**AVAILABLE DATA**:

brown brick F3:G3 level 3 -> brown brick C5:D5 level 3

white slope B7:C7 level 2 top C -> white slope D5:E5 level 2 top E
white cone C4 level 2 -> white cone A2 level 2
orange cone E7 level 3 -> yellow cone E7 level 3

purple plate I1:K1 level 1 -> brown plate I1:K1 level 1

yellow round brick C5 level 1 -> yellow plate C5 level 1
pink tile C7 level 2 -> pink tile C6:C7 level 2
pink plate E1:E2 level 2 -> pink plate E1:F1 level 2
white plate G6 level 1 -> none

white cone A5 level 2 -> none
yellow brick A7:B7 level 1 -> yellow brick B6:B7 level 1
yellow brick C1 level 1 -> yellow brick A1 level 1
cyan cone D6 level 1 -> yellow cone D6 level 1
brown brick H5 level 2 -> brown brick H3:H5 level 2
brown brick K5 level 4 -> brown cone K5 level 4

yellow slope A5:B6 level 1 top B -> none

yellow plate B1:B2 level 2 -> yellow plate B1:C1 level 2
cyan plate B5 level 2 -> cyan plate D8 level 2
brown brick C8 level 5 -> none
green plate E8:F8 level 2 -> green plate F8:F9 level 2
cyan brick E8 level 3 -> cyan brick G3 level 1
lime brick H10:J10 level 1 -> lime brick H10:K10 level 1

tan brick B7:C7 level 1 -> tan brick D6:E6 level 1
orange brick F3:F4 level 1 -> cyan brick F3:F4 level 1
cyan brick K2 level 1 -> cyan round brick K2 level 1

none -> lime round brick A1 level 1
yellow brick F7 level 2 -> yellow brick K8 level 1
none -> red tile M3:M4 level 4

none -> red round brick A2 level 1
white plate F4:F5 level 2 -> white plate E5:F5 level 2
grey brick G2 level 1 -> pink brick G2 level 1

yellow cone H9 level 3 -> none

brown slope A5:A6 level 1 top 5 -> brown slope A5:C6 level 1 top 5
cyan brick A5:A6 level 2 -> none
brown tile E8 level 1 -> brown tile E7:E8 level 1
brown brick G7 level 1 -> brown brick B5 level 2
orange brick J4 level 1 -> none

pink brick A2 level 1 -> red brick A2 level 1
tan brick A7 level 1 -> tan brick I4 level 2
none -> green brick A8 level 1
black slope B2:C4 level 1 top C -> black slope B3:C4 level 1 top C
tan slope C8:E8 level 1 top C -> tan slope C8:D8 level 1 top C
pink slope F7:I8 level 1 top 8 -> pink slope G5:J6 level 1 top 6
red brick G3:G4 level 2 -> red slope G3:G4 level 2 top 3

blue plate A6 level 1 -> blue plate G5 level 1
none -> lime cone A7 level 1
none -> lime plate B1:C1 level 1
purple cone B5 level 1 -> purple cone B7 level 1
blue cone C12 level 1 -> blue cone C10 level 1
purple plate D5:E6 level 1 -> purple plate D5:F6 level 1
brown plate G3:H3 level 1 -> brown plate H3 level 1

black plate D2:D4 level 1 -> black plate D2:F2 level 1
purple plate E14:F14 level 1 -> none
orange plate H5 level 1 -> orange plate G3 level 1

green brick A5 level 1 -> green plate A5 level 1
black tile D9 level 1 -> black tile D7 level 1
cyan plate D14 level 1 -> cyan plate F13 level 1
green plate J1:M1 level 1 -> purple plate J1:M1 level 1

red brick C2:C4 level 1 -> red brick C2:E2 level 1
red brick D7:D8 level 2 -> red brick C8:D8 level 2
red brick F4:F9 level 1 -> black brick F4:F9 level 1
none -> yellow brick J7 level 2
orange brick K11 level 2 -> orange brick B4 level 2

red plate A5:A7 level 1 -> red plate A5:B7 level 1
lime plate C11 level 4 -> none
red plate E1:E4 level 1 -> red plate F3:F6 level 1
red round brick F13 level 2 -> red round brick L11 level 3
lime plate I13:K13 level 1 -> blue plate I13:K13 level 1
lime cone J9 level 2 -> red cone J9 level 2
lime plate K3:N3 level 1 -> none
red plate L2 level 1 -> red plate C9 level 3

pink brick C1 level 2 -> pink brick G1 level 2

**WHAT THE TASK REQUIRES**: From the listing above, copy all lines holding the word "white".

**TASK RESPONSE**:
white slope B7:C7 level 2 top C -> white slope D5:E5 level 2 top E
white cone C4 level 2 -> white cone A2 level 2
white plate G6 level 1 -> none
white cone A5 level 2 -> none
white plate F4:F5 level 2 -> white plate E5:F5 level 2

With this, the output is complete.